== DATA SHOWN ==

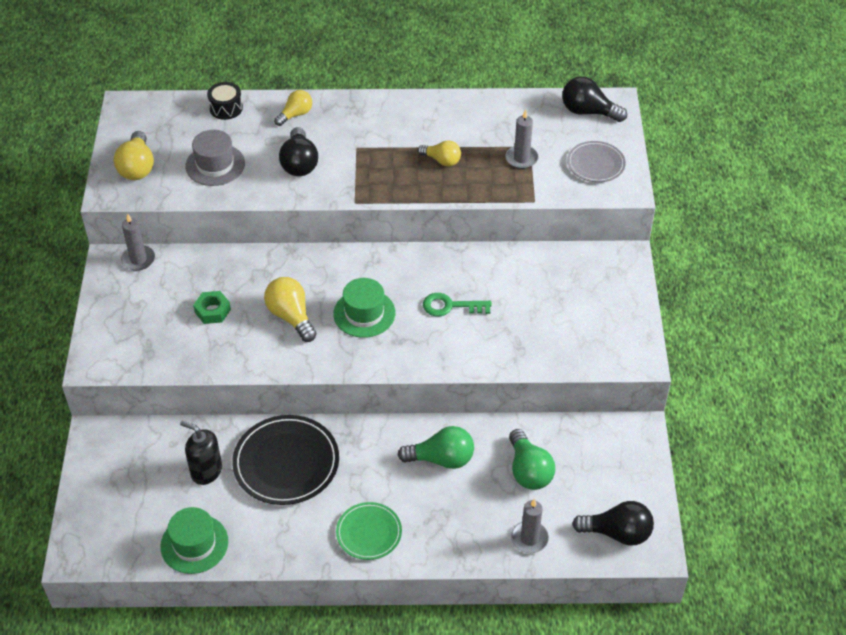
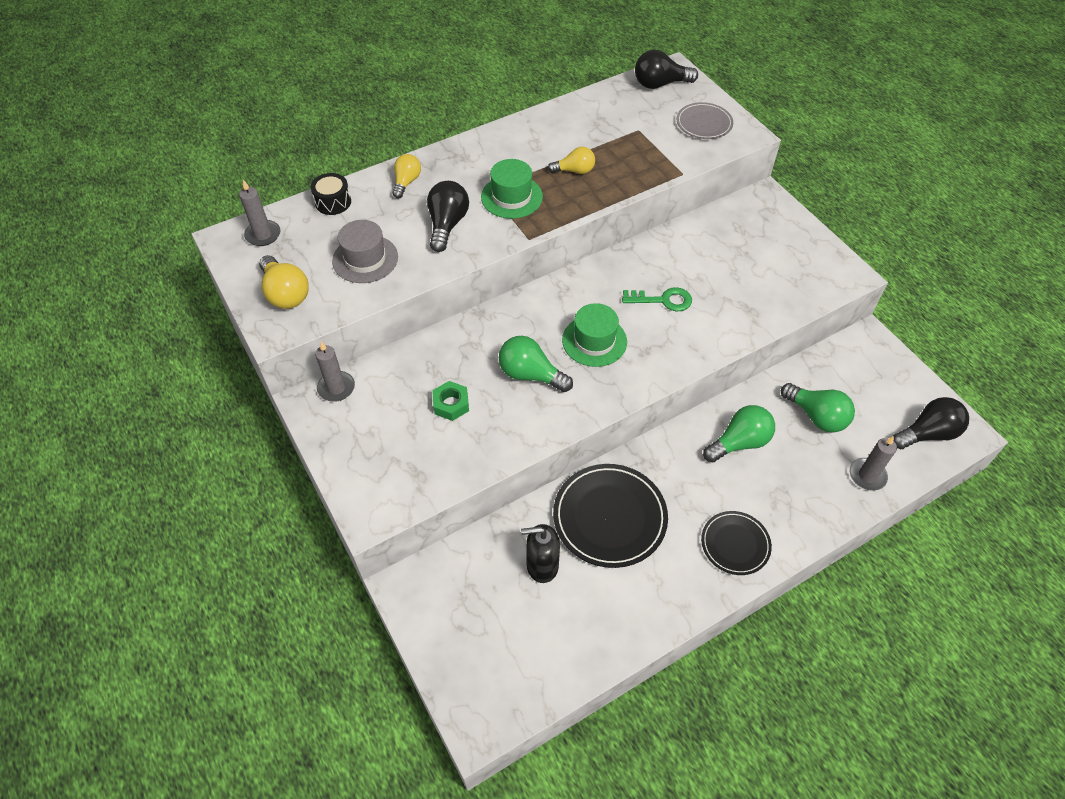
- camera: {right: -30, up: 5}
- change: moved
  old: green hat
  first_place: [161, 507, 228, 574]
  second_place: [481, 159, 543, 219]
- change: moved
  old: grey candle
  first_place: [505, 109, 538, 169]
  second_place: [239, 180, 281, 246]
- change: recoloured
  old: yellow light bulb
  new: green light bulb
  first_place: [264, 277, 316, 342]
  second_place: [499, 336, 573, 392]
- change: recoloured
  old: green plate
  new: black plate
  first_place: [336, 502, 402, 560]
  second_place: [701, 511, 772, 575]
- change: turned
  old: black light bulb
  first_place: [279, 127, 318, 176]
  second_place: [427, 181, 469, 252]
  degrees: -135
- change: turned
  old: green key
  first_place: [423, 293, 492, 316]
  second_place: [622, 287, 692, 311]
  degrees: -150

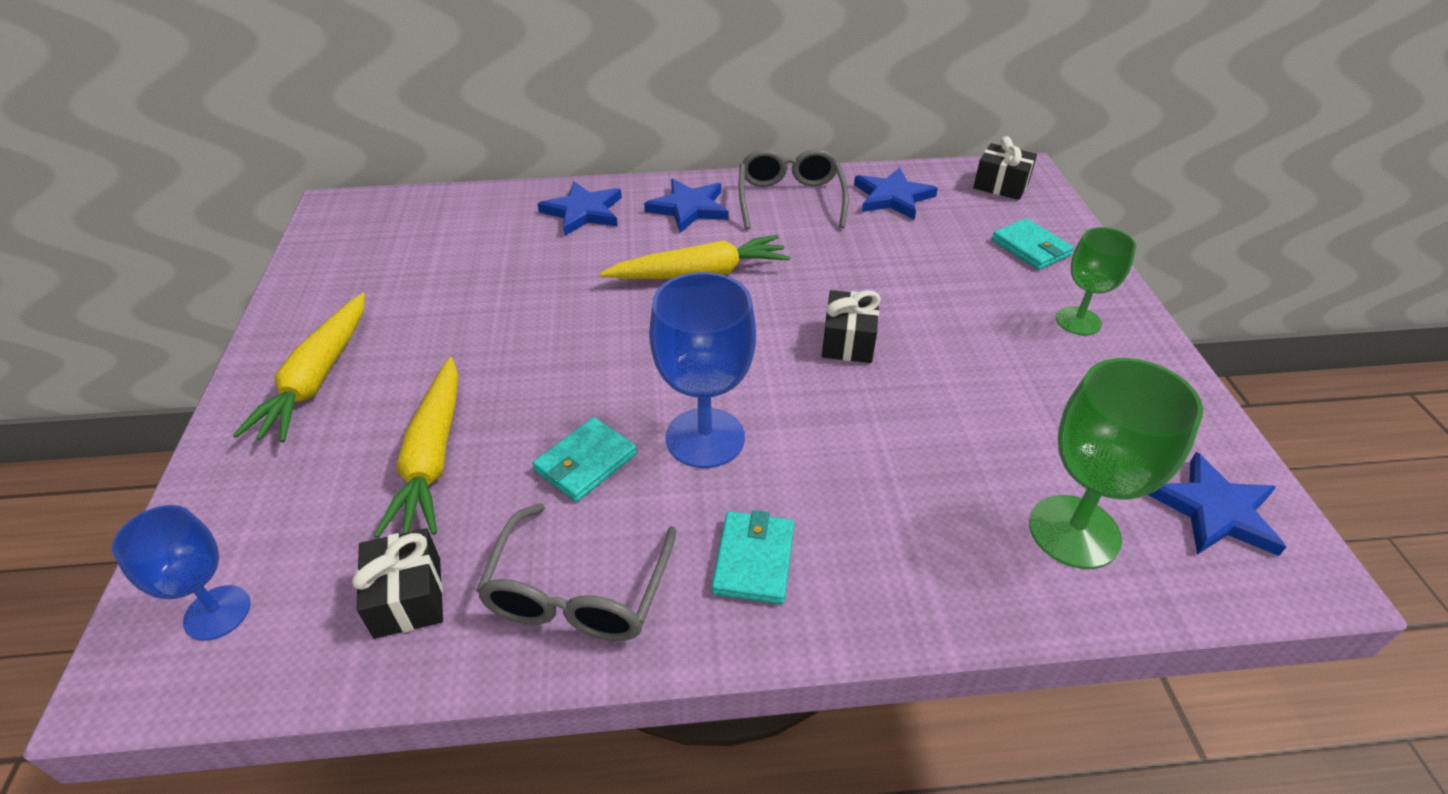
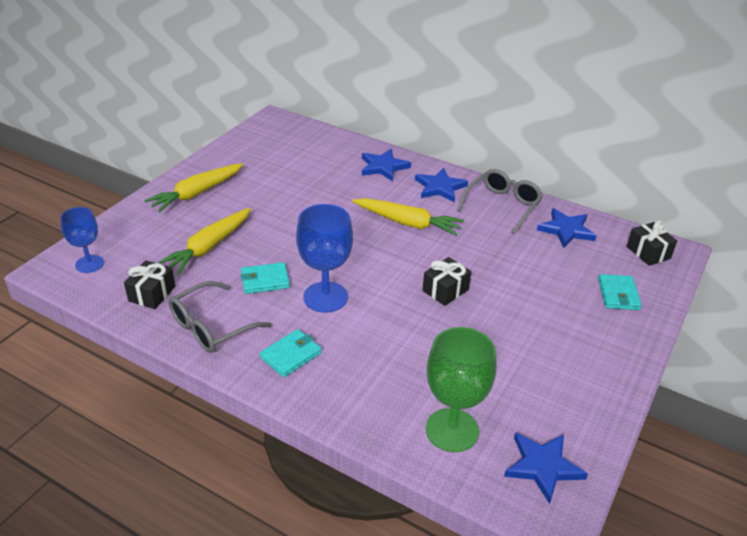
- camera: {right: 35, up: -5}
- change: removed
  old: green goblet
  first_place: [1056, 227, 1136, 335]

===

### DIRECTIONS
The answer must be the full listing, restated word for word, with no pictures in it.

### TASK RESULT
- camera: {right: -30, up: 5}
- change: moved
  old: green hat
  first_place: [161, 507, 228, 574]
  second_place: [481, 159, 543, 219]
- change: moved
  old: grey candle
  first_place: [505, 109, 538, 169]
  second_place: [239, 180, 281, 246]
- change: recoloured
  old: yellow light bulb
  new: green light bulb
  first_place: [264, 277, 316, 342]
  second_place: [499, 336, 573, 392]
- change: recoloured
  old: green plate
  new: black plate
  first_place: [336, 502, 402, 560]
  second_place: [701, 511, 772, 575]
- change: turned
  old: black light bulb
  first_place: [279, 127, 318, 176]
  second_place: [427, 181, 469, 252]
  degrees: -135
- change: turned
  old: green key
  first_place: [423, 293, 492, 316]
  second_place: [622, 287, 692, 311]
  degrees: -150

- camera: {right: 35, up: -5}
- change: removed
  old: green goblet
  first_place: [1056, 227, 1136, 335]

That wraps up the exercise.